#### [What is required]
Your response should consist of the entries below, reproduced exactly and without their images.
□ □ □
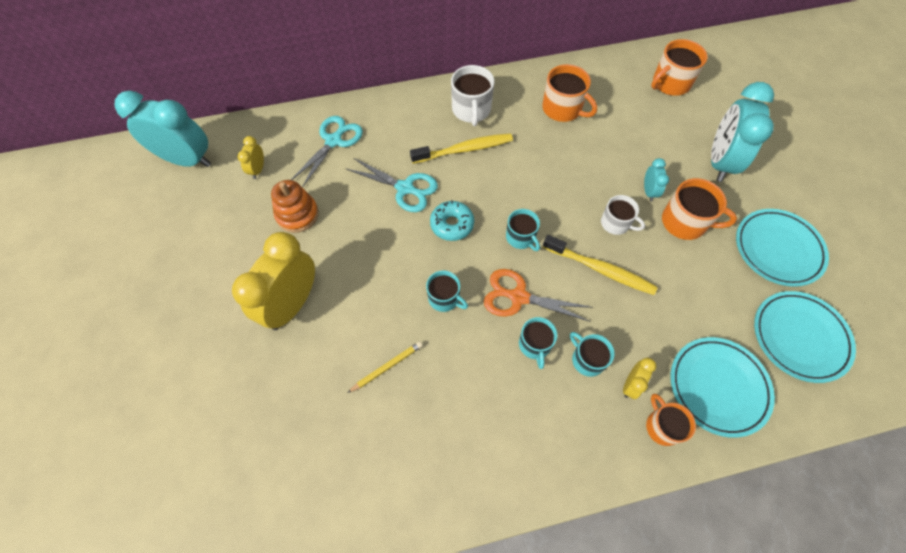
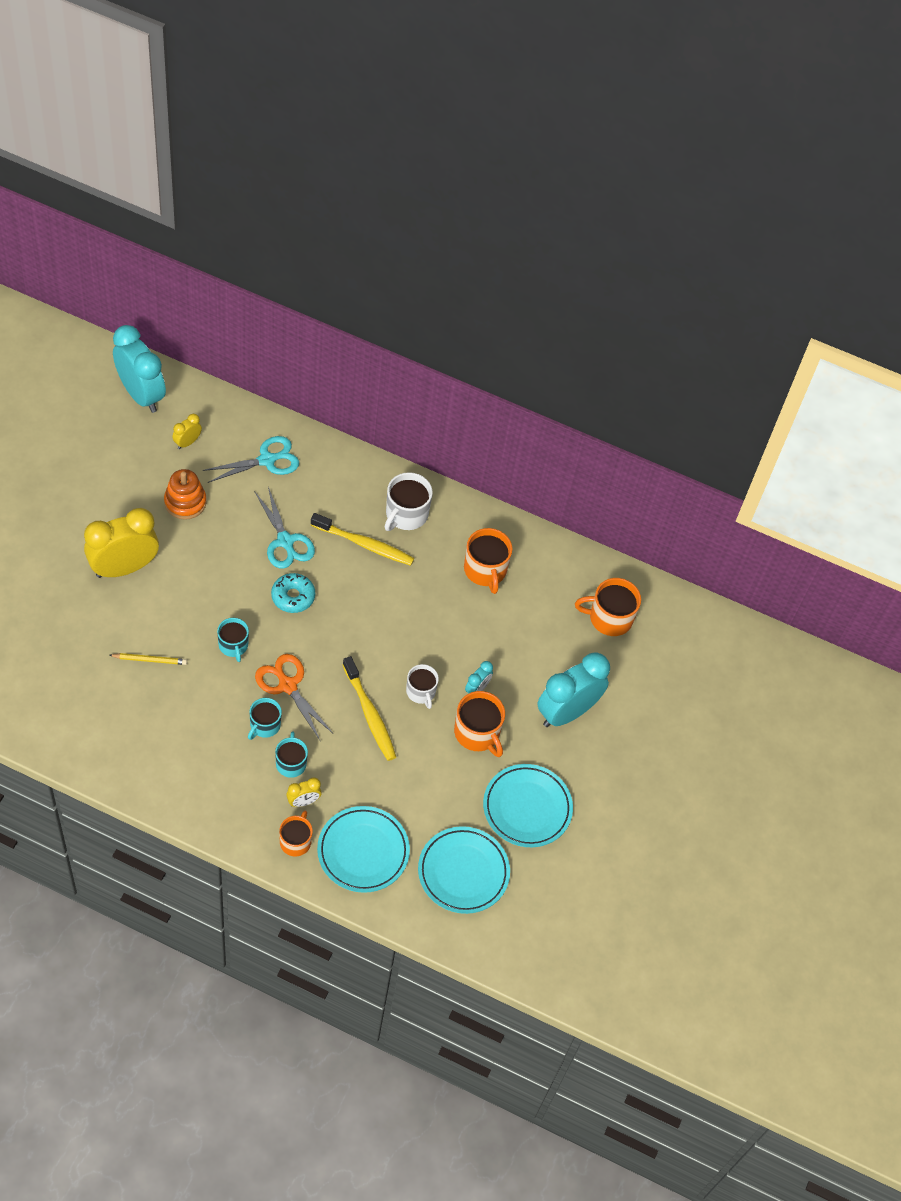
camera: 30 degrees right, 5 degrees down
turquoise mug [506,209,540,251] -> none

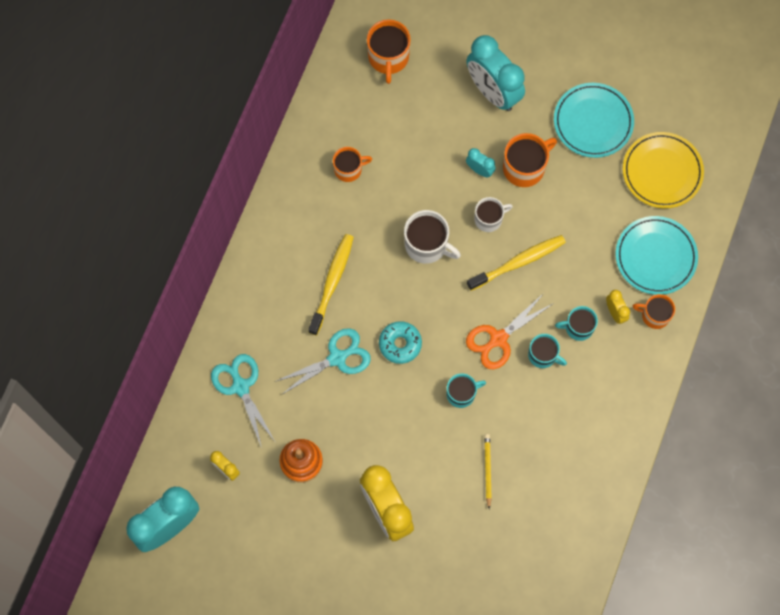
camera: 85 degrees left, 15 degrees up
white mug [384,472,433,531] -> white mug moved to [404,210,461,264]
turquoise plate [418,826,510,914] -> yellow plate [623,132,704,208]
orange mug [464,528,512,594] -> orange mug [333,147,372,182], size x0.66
□ □ □
#### [Answer space]
camera: 30 degrees right, 5 degrees down
turquoise mug [506,209,540,251] -> none

camera: 85 degrees left, 15 degrees up
white mug [384,472,433,531] -> white mug moved to [404,210,461,264]
turquoise plate [418,826,510,914] -> yellow plate [623,132,704,208]
orange mug [464,528,512,594] -> orange mug [333,147,372,182], size x0.66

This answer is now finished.